**ASSIGNMENT**: Return each entry below word for word, leaving out any image.

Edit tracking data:

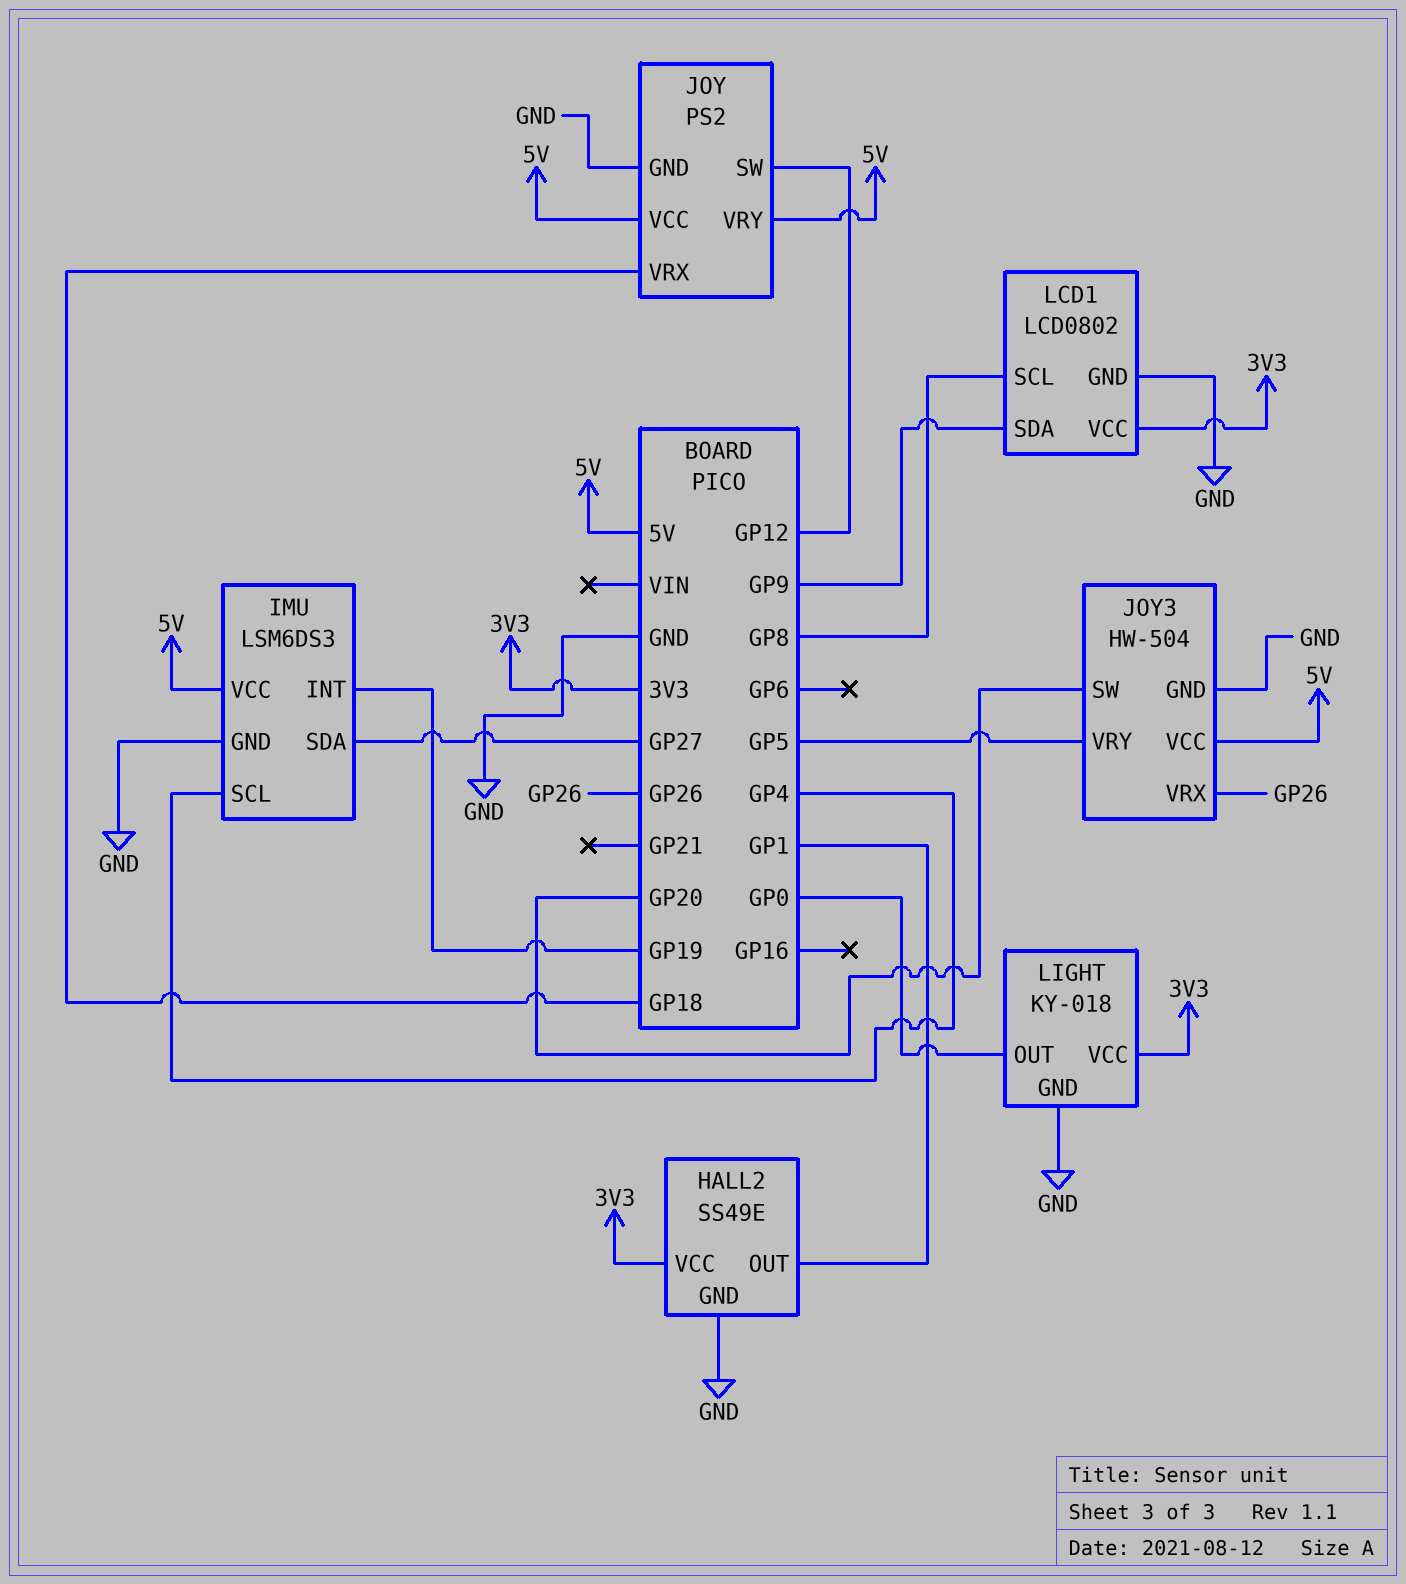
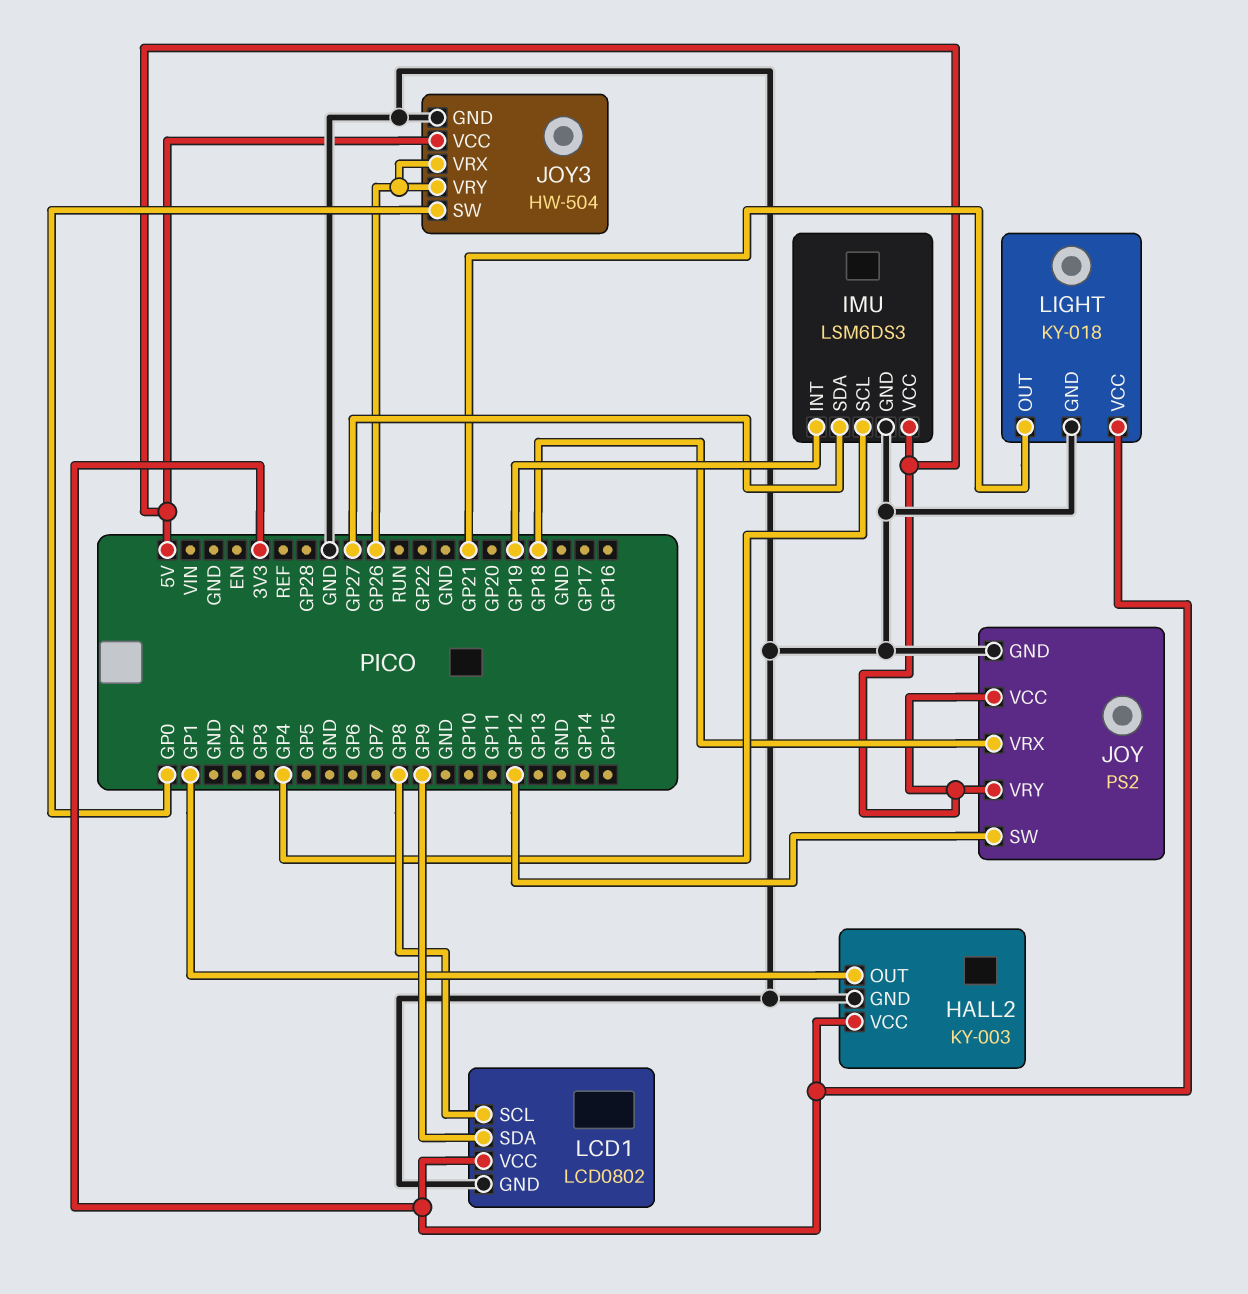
HALL2: SS49E -> KY-003
JOY3 pin SW: GP20 -> GP0
JOY3 pin VRY: GP5 -> GP26
LIGHT pin OUT: GP0 -> GP21

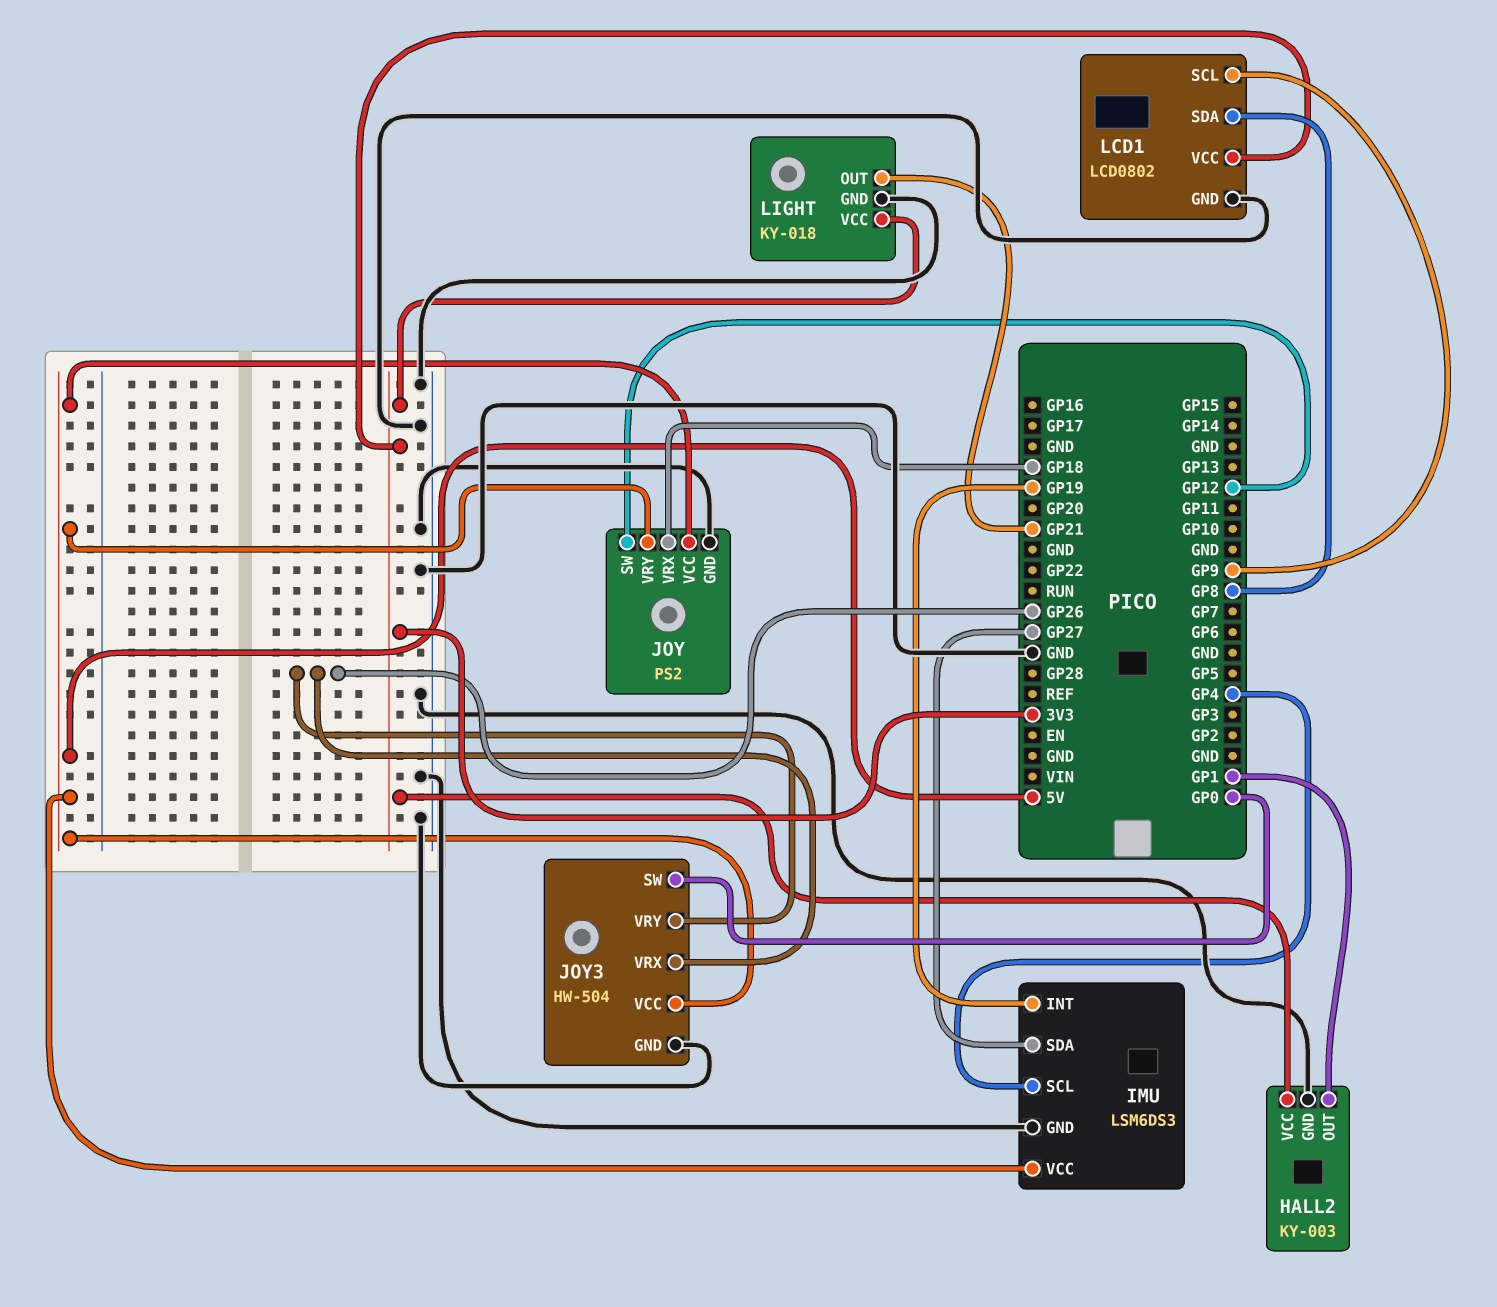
LCD1 pin SCL: GP8 -> GP9
LCD1 pin SDA: GP9 -> GP8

**WRITTEN RESPONSE**:
HALL2: SS49E -> KY-003
JOY3 pin SW: GP20 -> GP0
JOY3 pin VRY: GP5 -> GP26
LIGHT pin OUT: GP0 -> GP21

LCD1 pin SCL: GP8 -> GP9
LCD1 pin SDA: GP9 -> GP8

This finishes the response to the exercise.